** CHALLENGE **
Pull every line of text from the material below word for word, leaving out the pictures.

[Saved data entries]
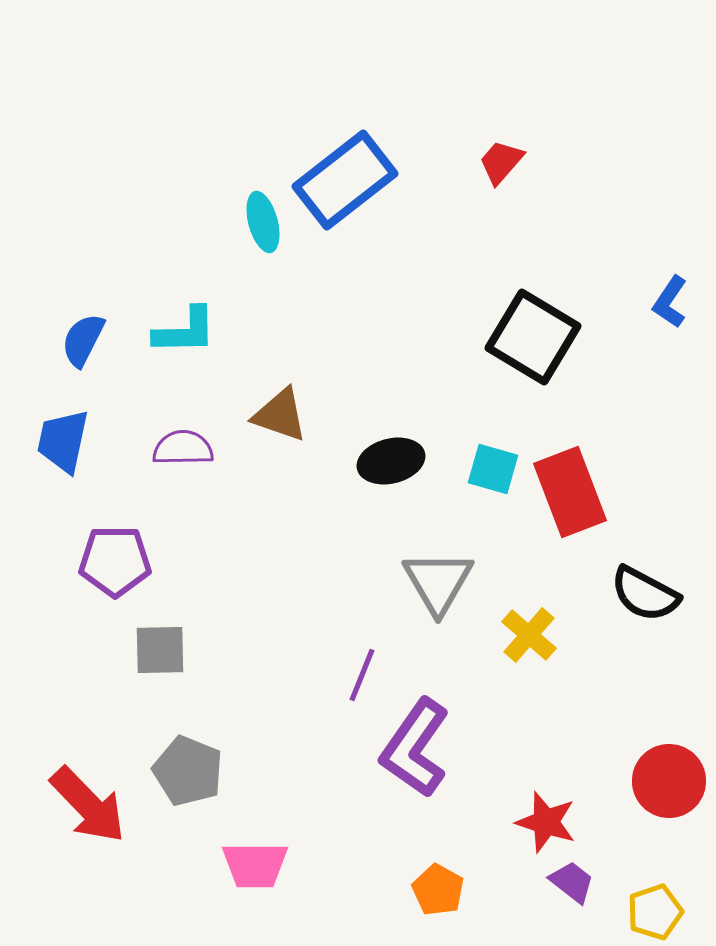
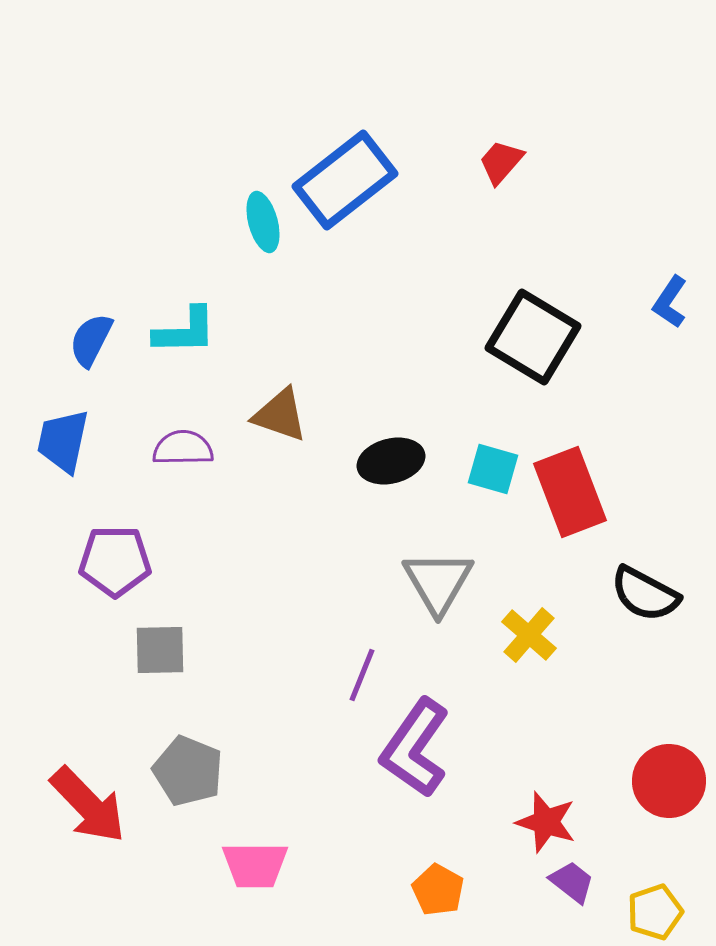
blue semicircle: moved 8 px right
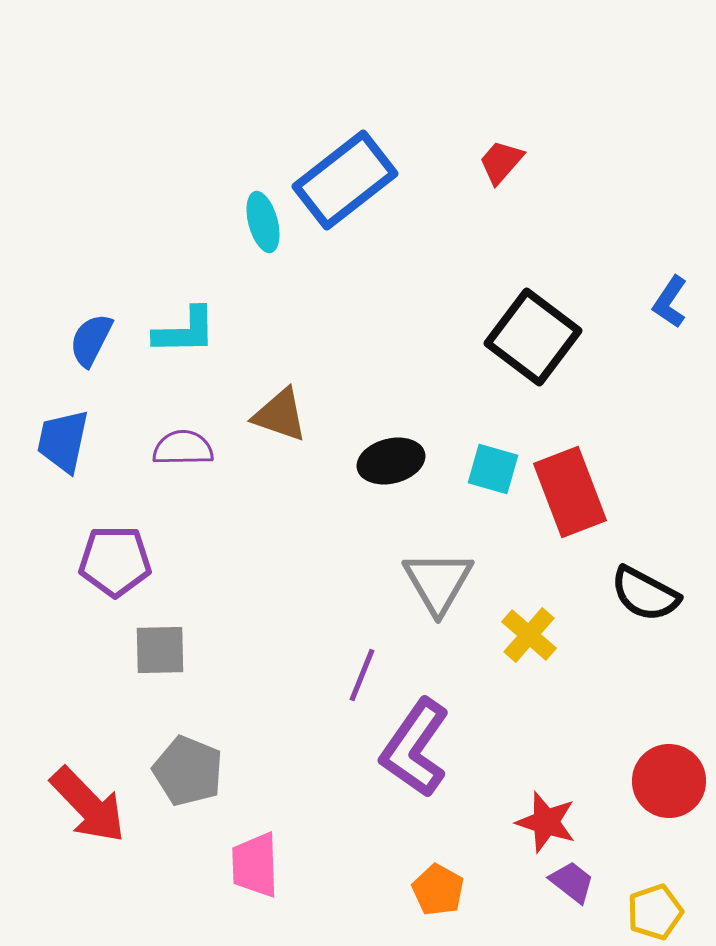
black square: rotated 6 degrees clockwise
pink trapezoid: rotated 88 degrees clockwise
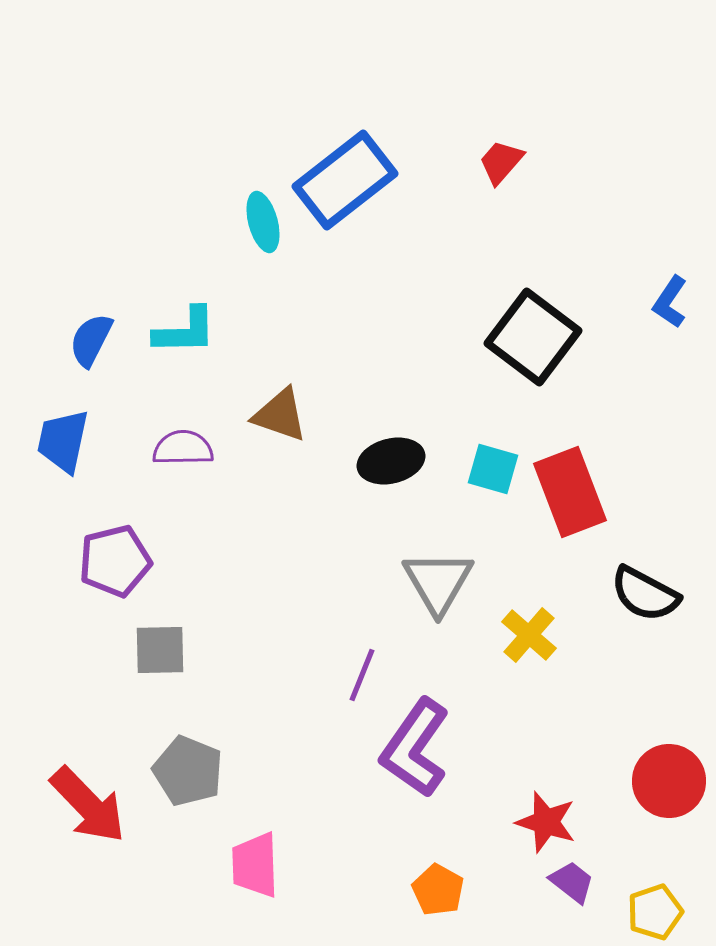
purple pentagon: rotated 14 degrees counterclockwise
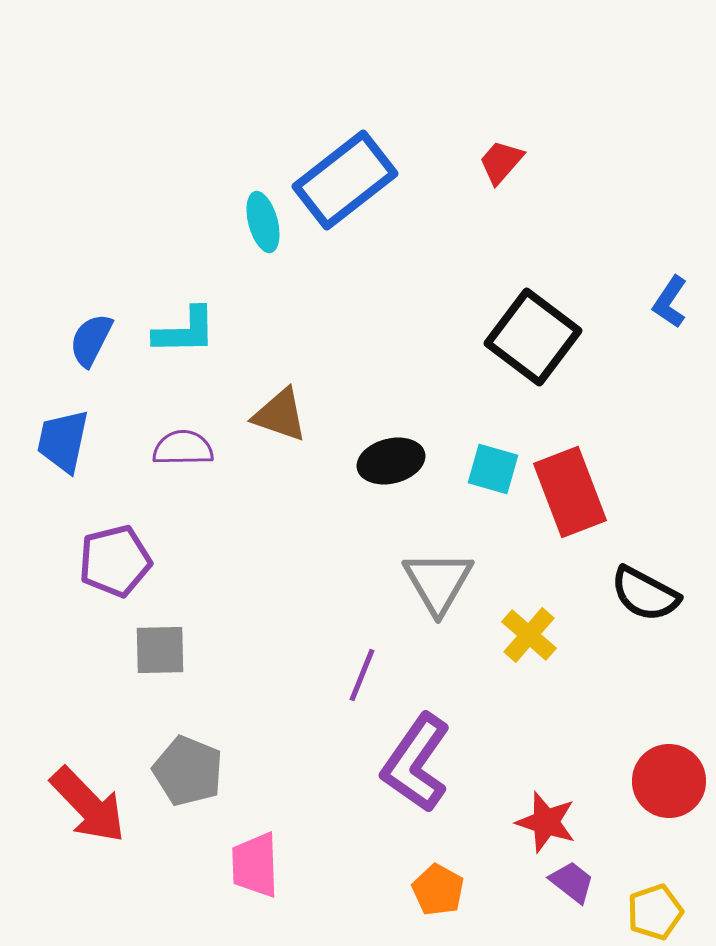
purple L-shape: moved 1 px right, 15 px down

** ANSWER IN FULL **
blue semicircle: moved 8 px right
black square: rotated 6 degrees clockwise
pink trapezoid: rotated 88 degrees clockwise
purple pentagon: rotated 14 degrees counterclockwise
purple L-shape: moved 1 px right, 15 px down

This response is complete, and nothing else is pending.